_TASK ITEM_
Copy out every line of the data exactly; do not include the images.

_GIVEN RECORDS_
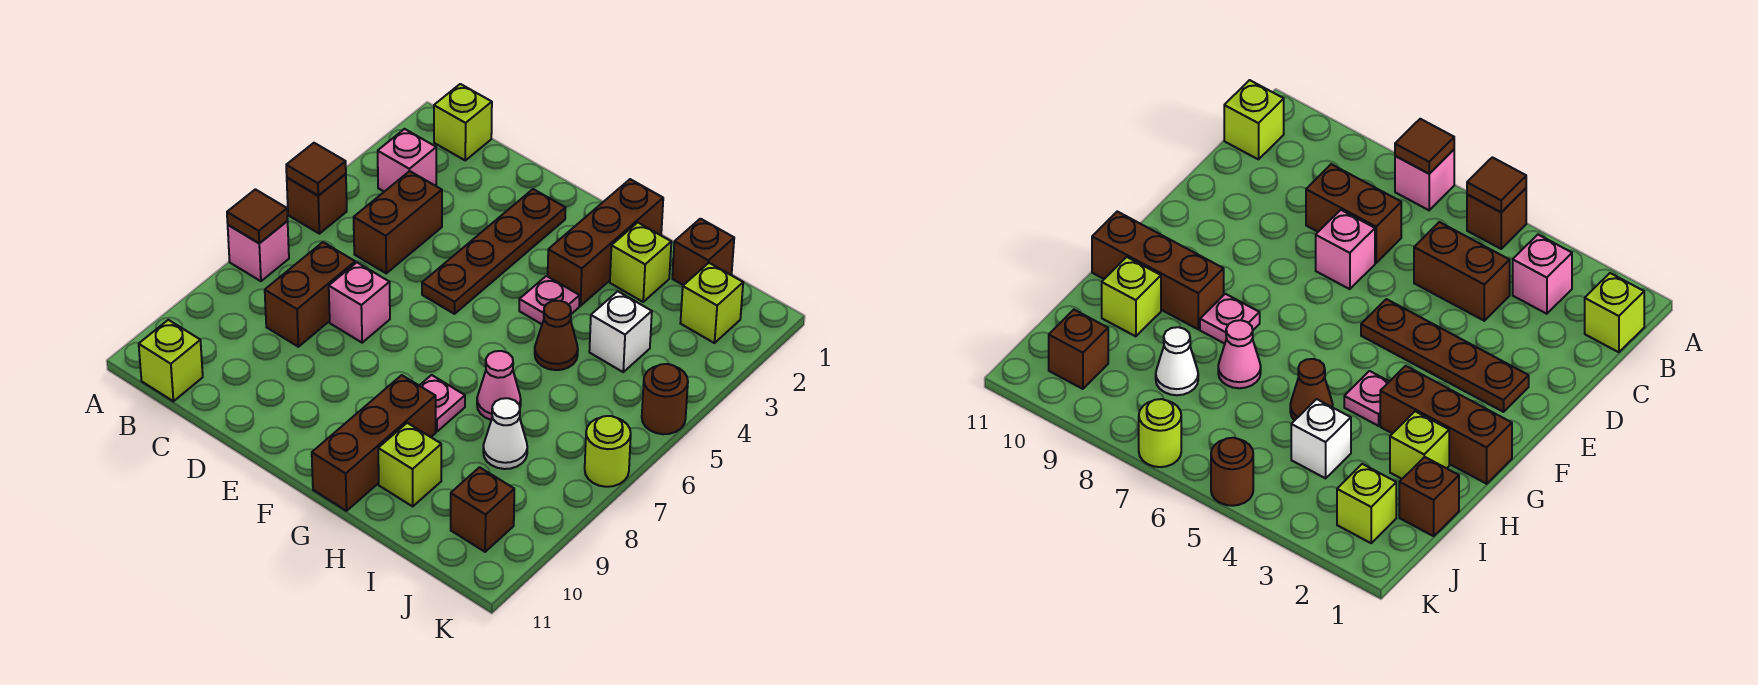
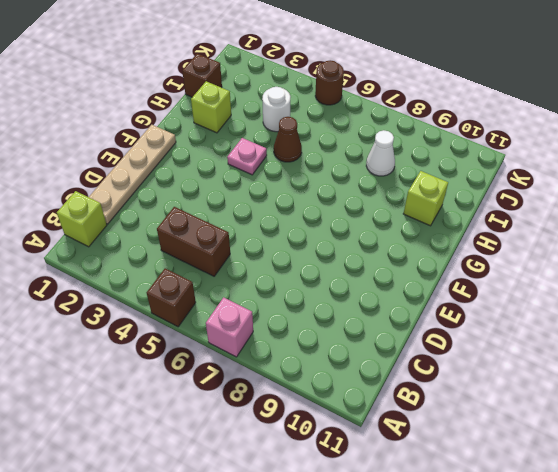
tan plate C1:F1 level 1 -> none
white round brick I4 level 1 -> white brick I4 level 1
none -> pink brick B3 level 1
none -> lime brick B11 level 1
none -> brown brick C7:C8 level 1

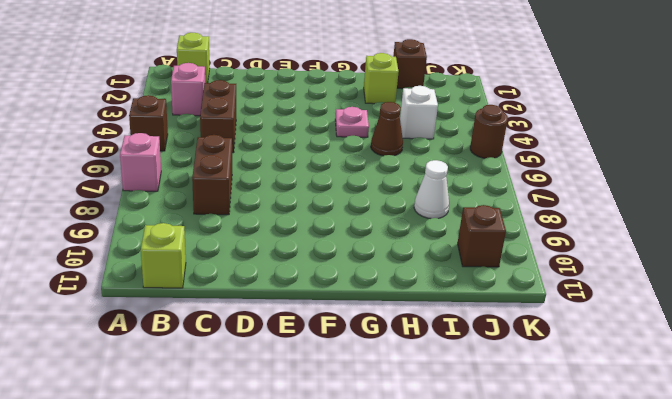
none -> pink brick D7 level 1
none -> brown plate E2:E5 level 1
none -> brown brick G1:G3 level 1

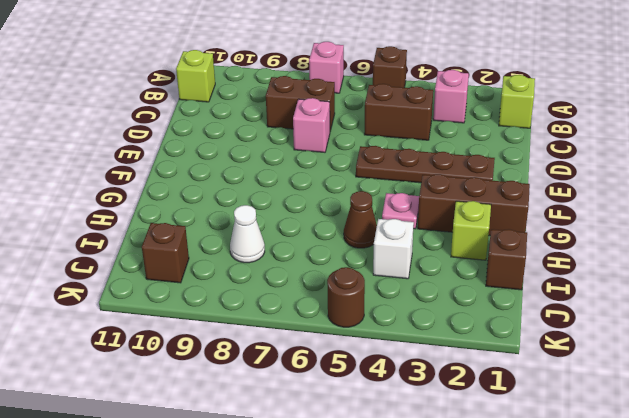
none -> pink plate G8 level 1
none -> brown brick G9:G11 level 1
none -> pink cone H7 level 1

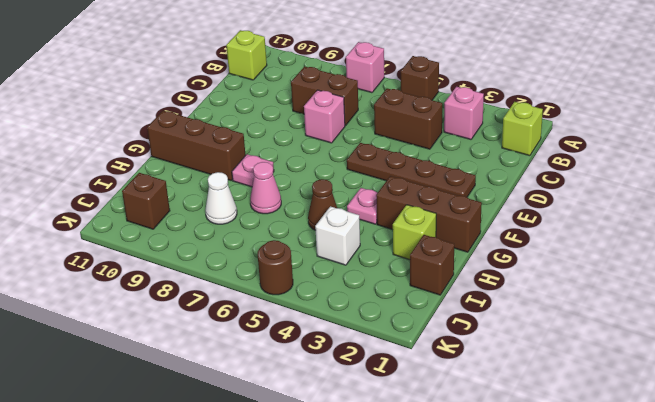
none -> lime brick H10 level 1
none -> lime brick J2 level 1
none -> lime round brick K7 level 1

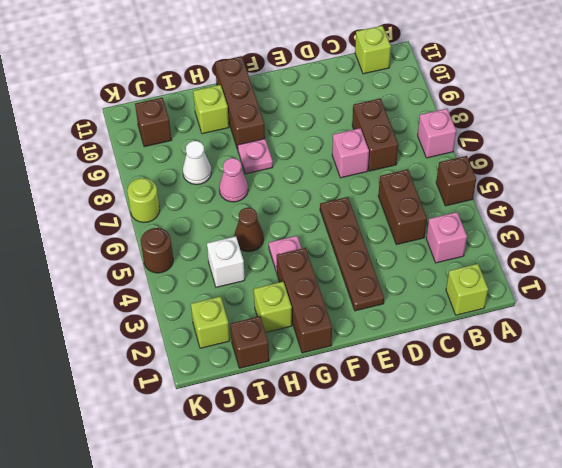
none -> brown tile A5 level 2
none -> brown tile A7 level 2

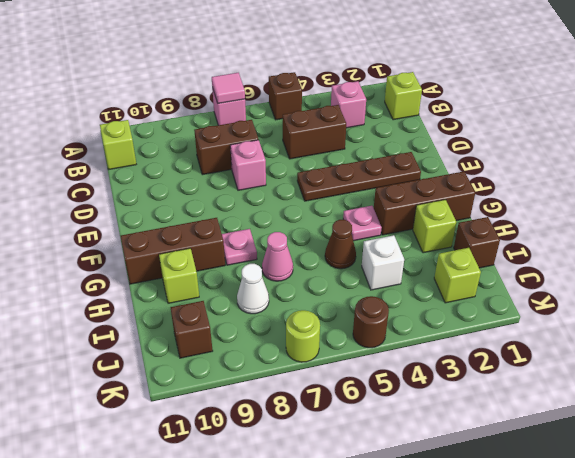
pink tile A7 level 2 -> brown tile A7 level 2
none -> brown tile A5 level 2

_ANSWER SPACE_
tan plate C1:F1 level 1 -> none
white round brick I4 level 1 -> white brick I4 level 1
none -> pink brick B3 level 1
none -> lime brick B11 level 1
none -> brown brick C7:C8 level 1

none -> pink brick D7 level 1
none -> brown plate E2:E5 level 1
none -> brown brick G1:G3 level 1

none -> pink plate G8 level 1
none -> brown brick G9:G11 level 1
none -> pink cone H7 level 1

none -> lime brick H10 level 1
none -> lime brick J2 level 1
none -> lime round brick K7 level 1

none -> brown tile A5 level 2
none -> brown tile A7 level 2

pink tile A7 level 2 -> brown tile A7 level 2
none -> brown tile A5 level 2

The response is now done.